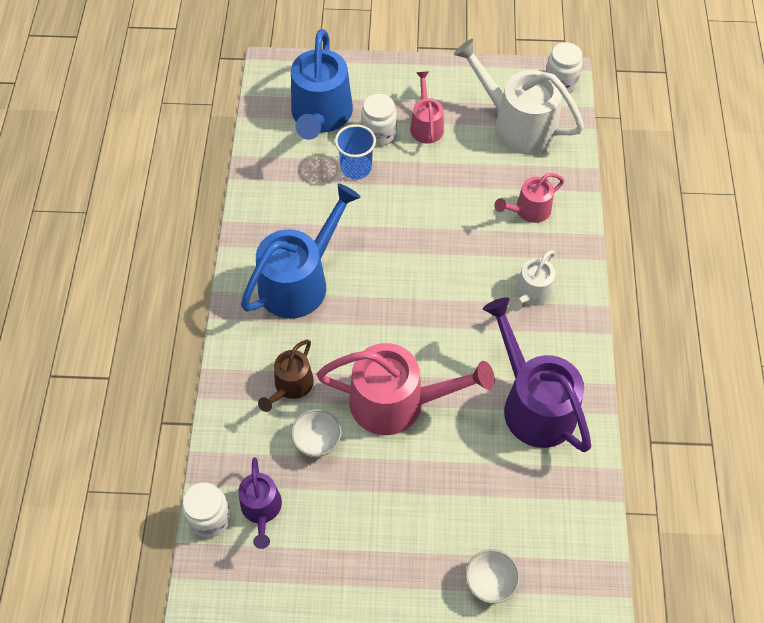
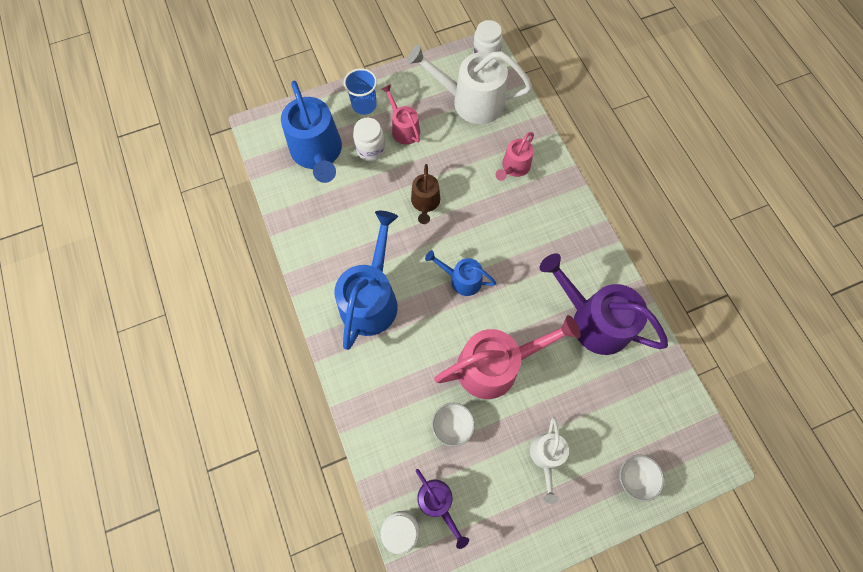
camera: 25 degrees left, 10 degrees up
(291, 386) = (408, 389): brown watering can -> brown watering can (425, 203)
(356, 168) = (367, 185): blue cup -> blue cup (364, 105)
(407, 301) = (462, 279): none -> blue watering can
(531, 294) = (548, 233): white watering can -> white watering can (546, 457)

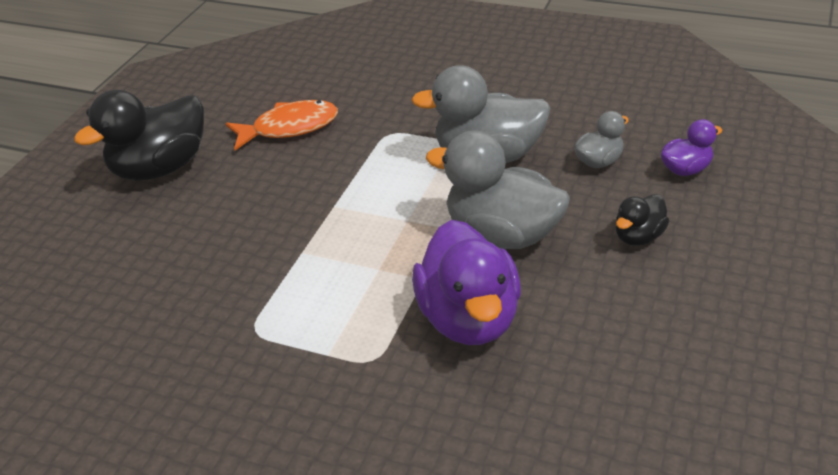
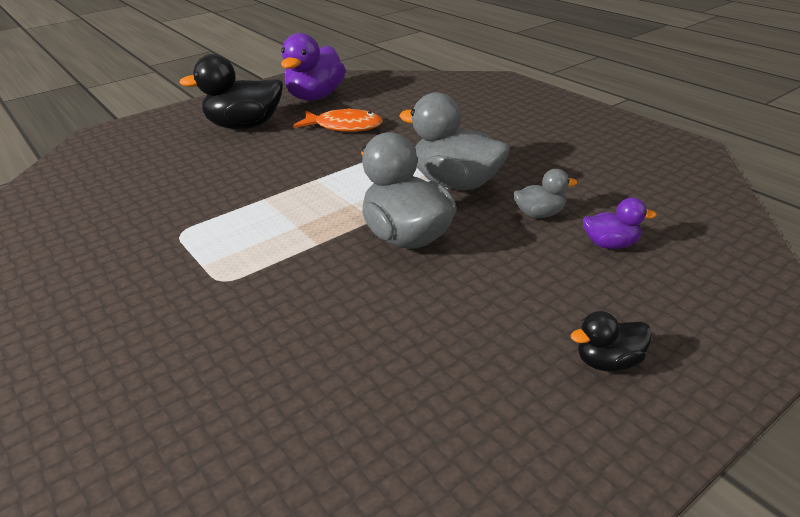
camera: 30 degrees right, 5 degrees down
(469, 319) = (316, 282): purple duck -> purple duck (315, 97)
(638, 237) = (512, 278): black duck -> black duck (608, 361)

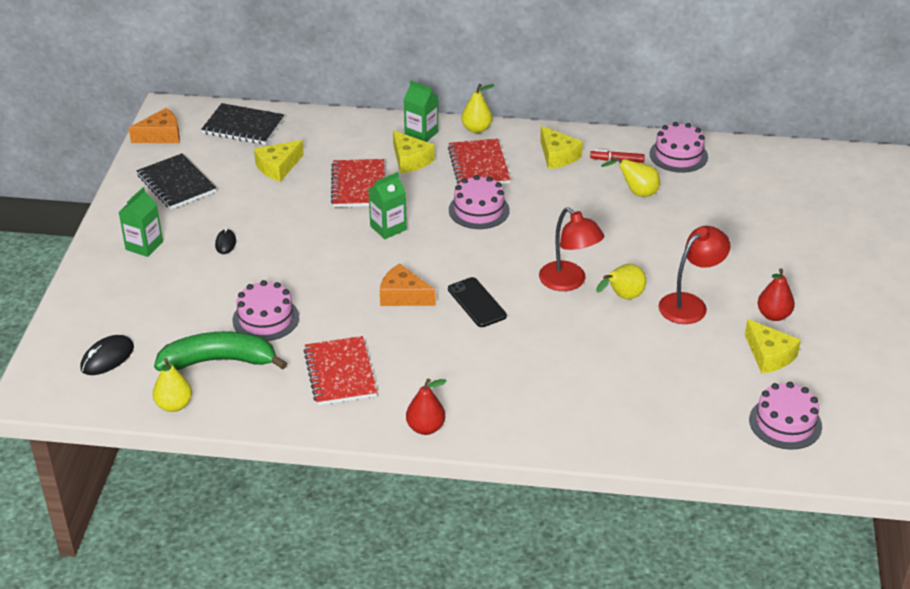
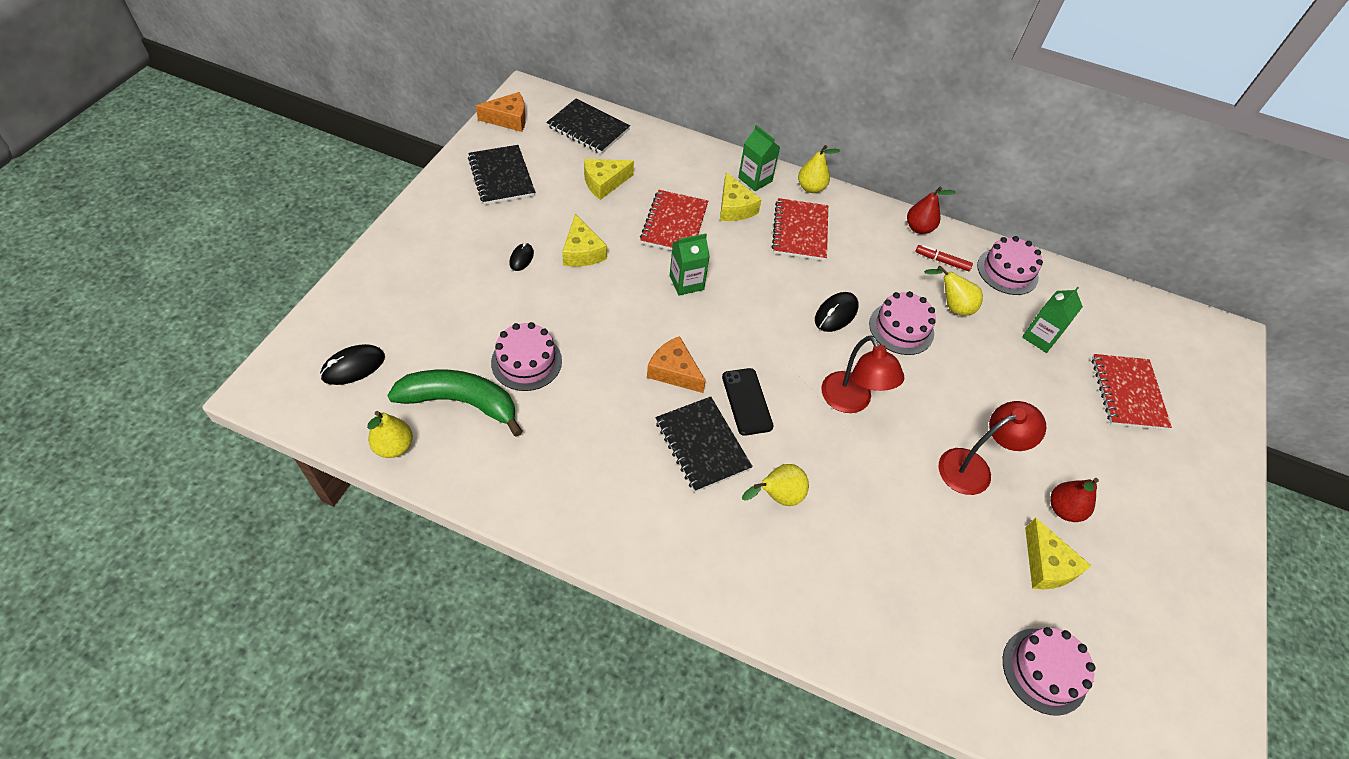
camera: 10 degrees right, 15 degrees up
(144, 246) = (443, 240): green carton -> green carton (1040, 337)
(340, 373) = (576, 454): red notebook -> red notebook (1127, 393)
(426, 428) = (641, 555): red pear -> red pear (919, 228)
(449, 342) = (702, 445): none -> black notebook
(479, 210) = (784, 285): pink cake -> pink cake (901, 328)
(534, 221) = (836, 314): none -> black mouse
(557, 156) = (882, 240): yellow cheese -> yellow cheese (582, 252)
(622, 297) = (903, 437): yellow pear -> yellow pear (777, 496)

----

Without carrying over any pictures, retype the records above exactly.

Answer to this problem:
camera: 25 degrees left, 10 degrees up
(291, 386) = (408, 389): brown watering can -> brown watering can (425, 203)
(356, 168) = (367, 185): blue cup -> blue cup (364, 105)
(407, 301) = (462, 279): none -> blue watering can
(531, 294) = (548, 233): white watering can -> white watering can (546, 457)

camera: 30 degrees right, 5 degrees down
(469, 319) = (316, 282): purple duck -> purple duck (315, 97)
(638, 237) = (512, 278): black duck -> black duck (608, 361)

camera: 10 degrees right, 15 degrees up
(144, 246) = (443, 240): green carton -> green carton (1040, 337)
(340, 373) = (576, 454): red notebook -> red notebook (1127, 393)
(426, 428) = (641, 555): red pear -> red pear (919, 228)
(449, 342) = (702, 445): none -> black notebook
(479, 210) = (784, 285): pink cake -> pink cake (901, 328)
(534, 221) = (836, 314): none -> black mouse
(557, 156) = (882, 240): yellow cheese -> yellow cheese (582, 252)
(622, 297) = (903, 437): yellow pear -> yellow pear (777, 496)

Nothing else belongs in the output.